Exercise instructions:
Write out nothing but the lines from the first line of the entries below through the line with "black square: (54, 236)"; no pictures go in.

[[ Task data, beginning ]]

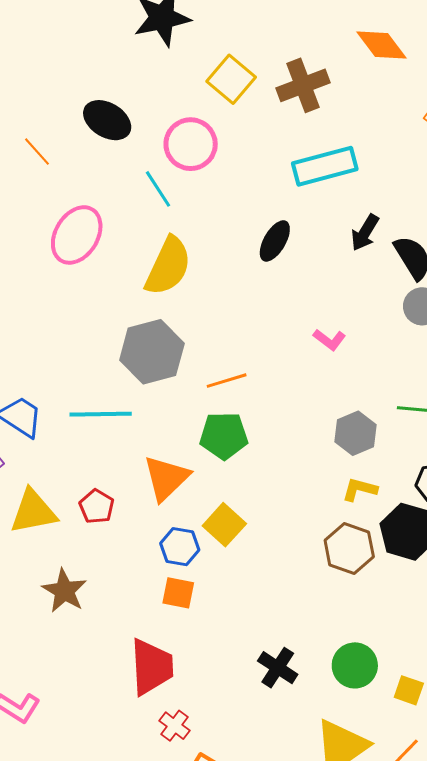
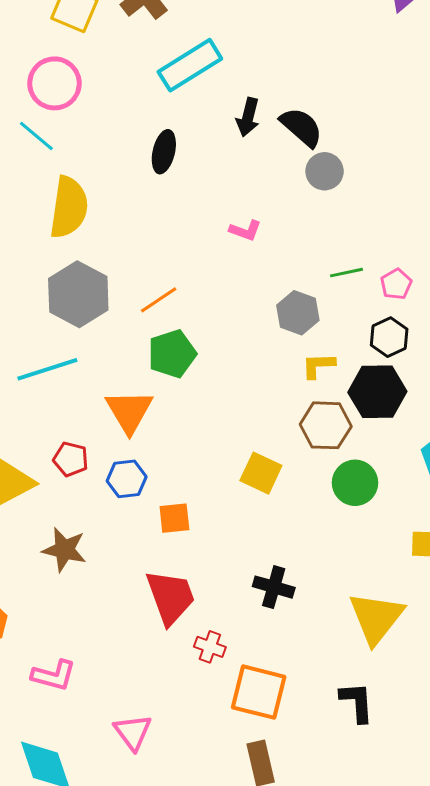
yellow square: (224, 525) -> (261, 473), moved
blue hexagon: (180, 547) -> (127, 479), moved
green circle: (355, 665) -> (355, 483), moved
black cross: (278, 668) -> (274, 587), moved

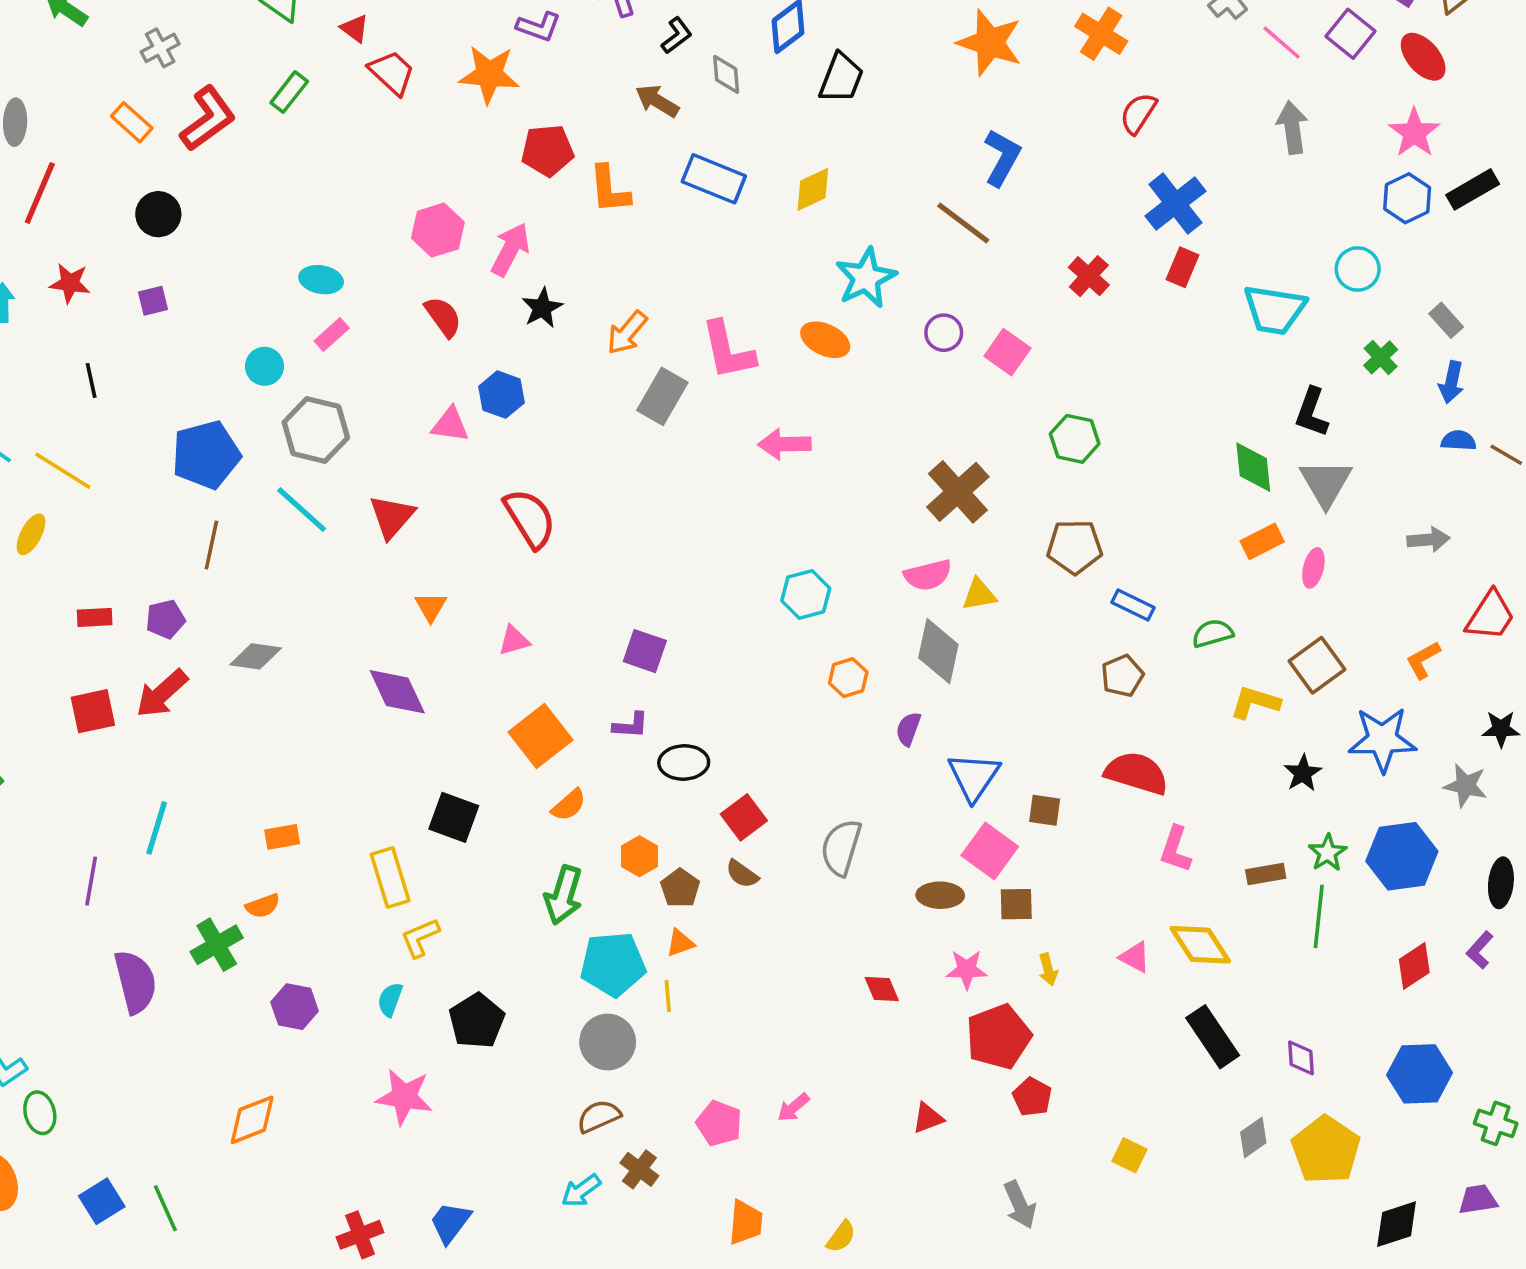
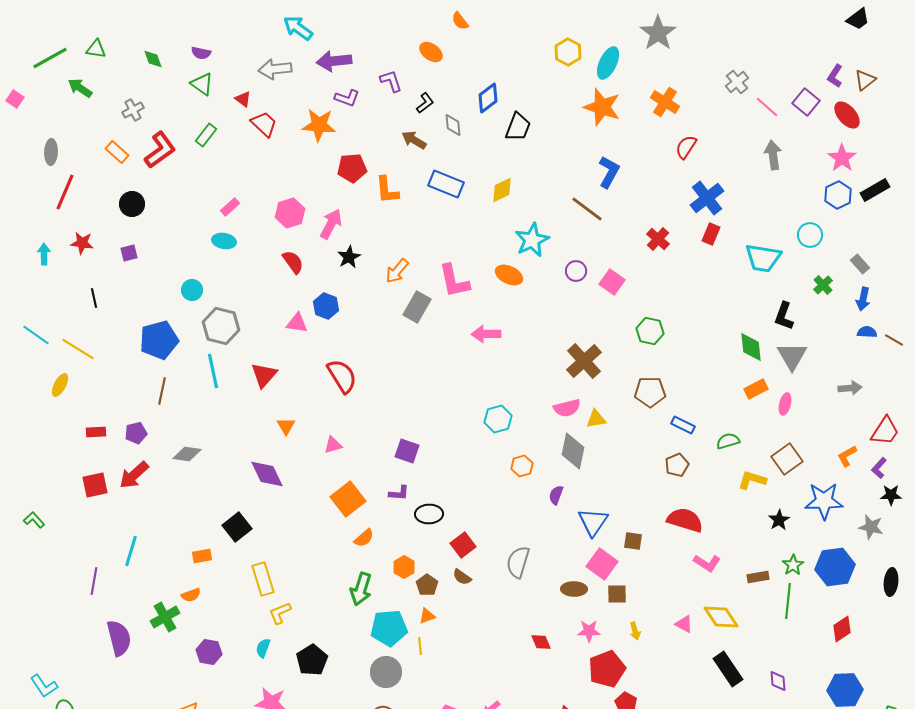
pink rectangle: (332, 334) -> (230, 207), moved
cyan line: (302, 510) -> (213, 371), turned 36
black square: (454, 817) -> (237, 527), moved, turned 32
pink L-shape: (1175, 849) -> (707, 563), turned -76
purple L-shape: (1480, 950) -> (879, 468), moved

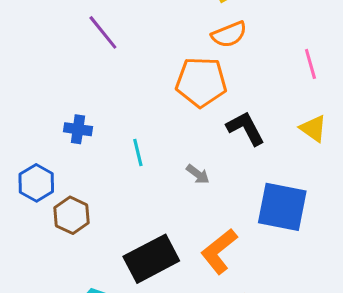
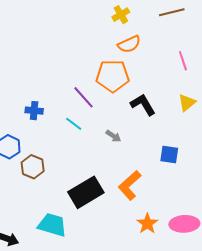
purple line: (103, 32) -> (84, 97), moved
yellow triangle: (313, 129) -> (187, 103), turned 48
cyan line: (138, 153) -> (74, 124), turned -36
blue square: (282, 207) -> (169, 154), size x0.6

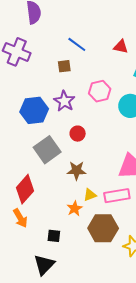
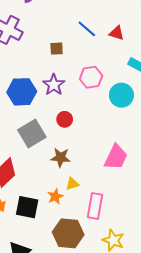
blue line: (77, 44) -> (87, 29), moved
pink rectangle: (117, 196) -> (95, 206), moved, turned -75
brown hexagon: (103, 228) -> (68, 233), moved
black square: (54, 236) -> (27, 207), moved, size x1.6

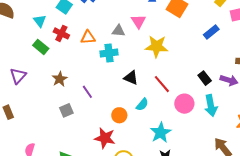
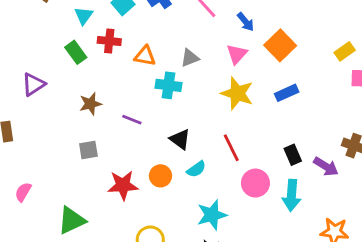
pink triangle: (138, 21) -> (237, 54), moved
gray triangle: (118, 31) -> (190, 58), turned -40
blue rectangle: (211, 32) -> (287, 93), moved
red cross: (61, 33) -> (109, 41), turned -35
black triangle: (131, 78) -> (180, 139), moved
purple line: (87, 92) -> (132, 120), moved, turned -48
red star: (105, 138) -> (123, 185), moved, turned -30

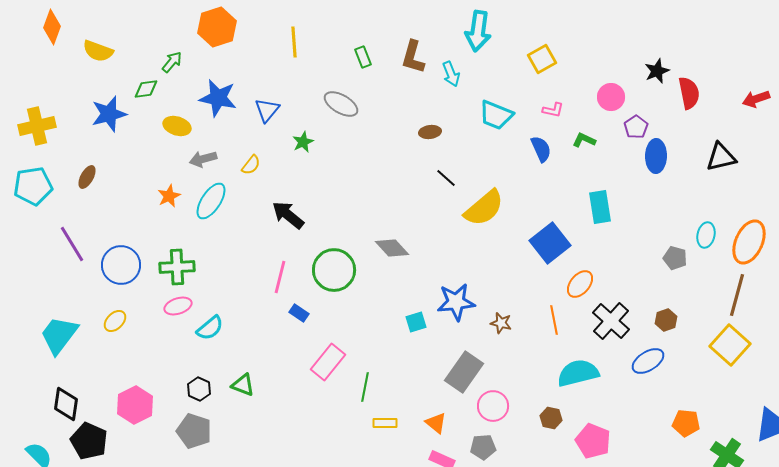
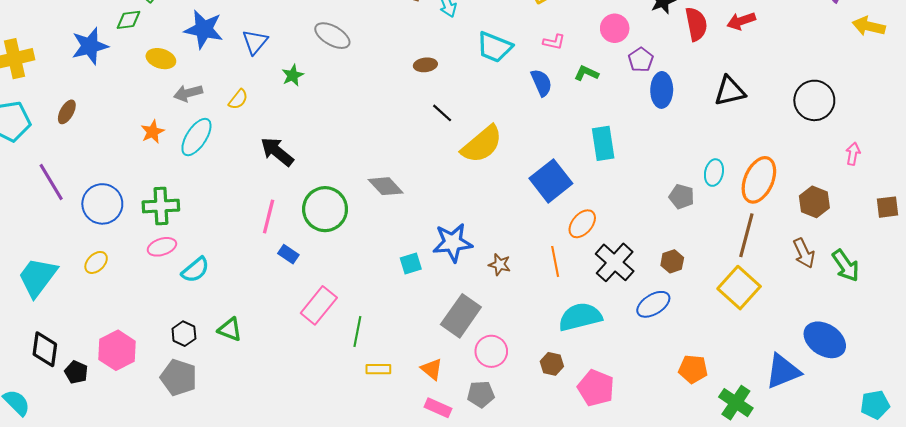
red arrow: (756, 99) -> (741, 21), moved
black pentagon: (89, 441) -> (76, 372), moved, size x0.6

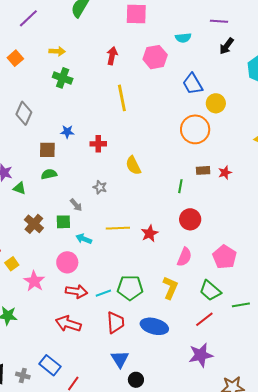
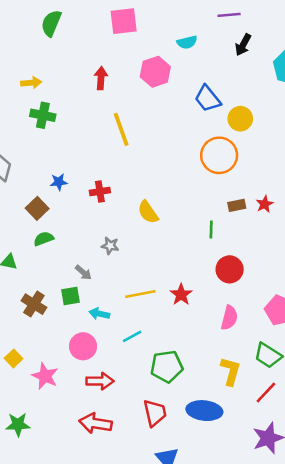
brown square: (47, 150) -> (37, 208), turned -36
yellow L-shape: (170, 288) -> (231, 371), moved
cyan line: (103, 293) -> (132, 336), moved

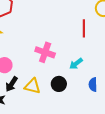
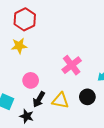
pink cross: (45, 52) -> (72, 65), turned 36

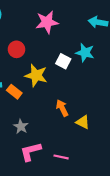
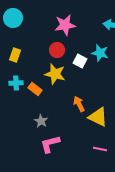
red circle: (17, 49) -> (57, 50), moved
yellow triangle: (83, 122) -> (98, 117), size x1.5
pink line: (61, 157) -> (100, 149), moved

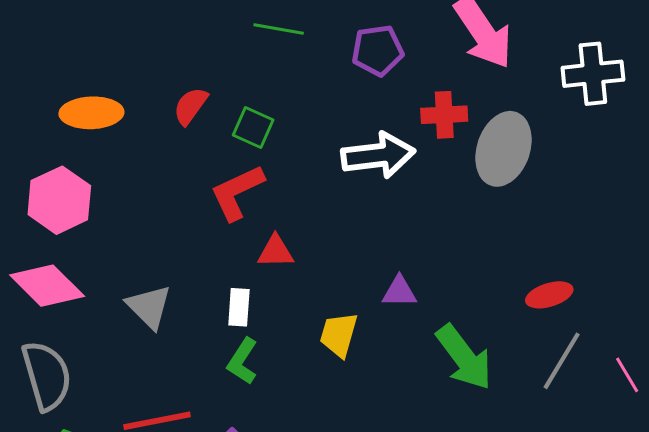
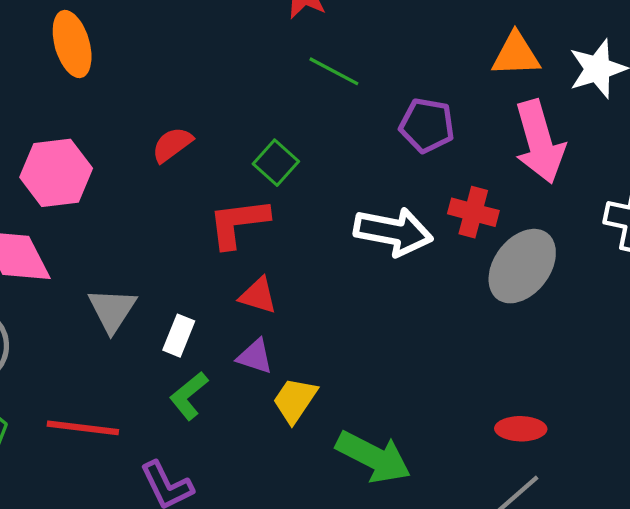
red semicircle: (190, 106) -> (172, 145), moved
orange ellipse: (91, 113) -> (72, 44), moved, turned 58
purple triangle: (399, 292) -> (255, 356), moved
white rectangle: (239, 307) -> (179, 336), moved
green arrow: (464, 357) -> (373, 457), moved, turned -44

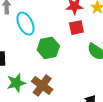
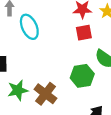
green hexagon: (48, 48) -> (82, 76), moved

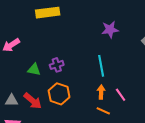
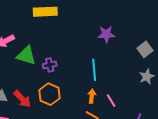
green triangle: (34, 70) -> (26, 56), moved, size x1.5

[[ Task data, end ]]

Reply to the task:
yellow square: (224, 525) -> (261, 473), moved
blue hexagon: (180, 547) -> (127, 479), moved
green circle: (355, 665) -> (355, 483), moved
black cross: (278, 668) -> (274, 587), moved

pink rectangle: (332, 334) -> (230, 207), moved
cyan line: (302, 510) -> (213, 371), turned 36
black square: (454, 817) -> (237, 527), moved, turned 32
pink L-shape: (1175, 849) -> (707, 563), turned -76
purple L-shape: (1480, 950) -> (879, 468), moved

purple line: (103, 32) -> (84, 97), moved
yellow triangle: (313, 129) -> (187, 103), turned 48
cyan line: (138, 153) -> (74, 124), turned -36
blue square: (282, 207) -> (169, 154), size x0.6

blue line: (77, 44) -> (87, 29), moved
pink rectangle: (117, 196) -> (95, 206), moved, turned -75
brown hexagon: (103, 228) -> (68, 233), moved
black square: (54, 236) -> (27, 207), moved, size x1.6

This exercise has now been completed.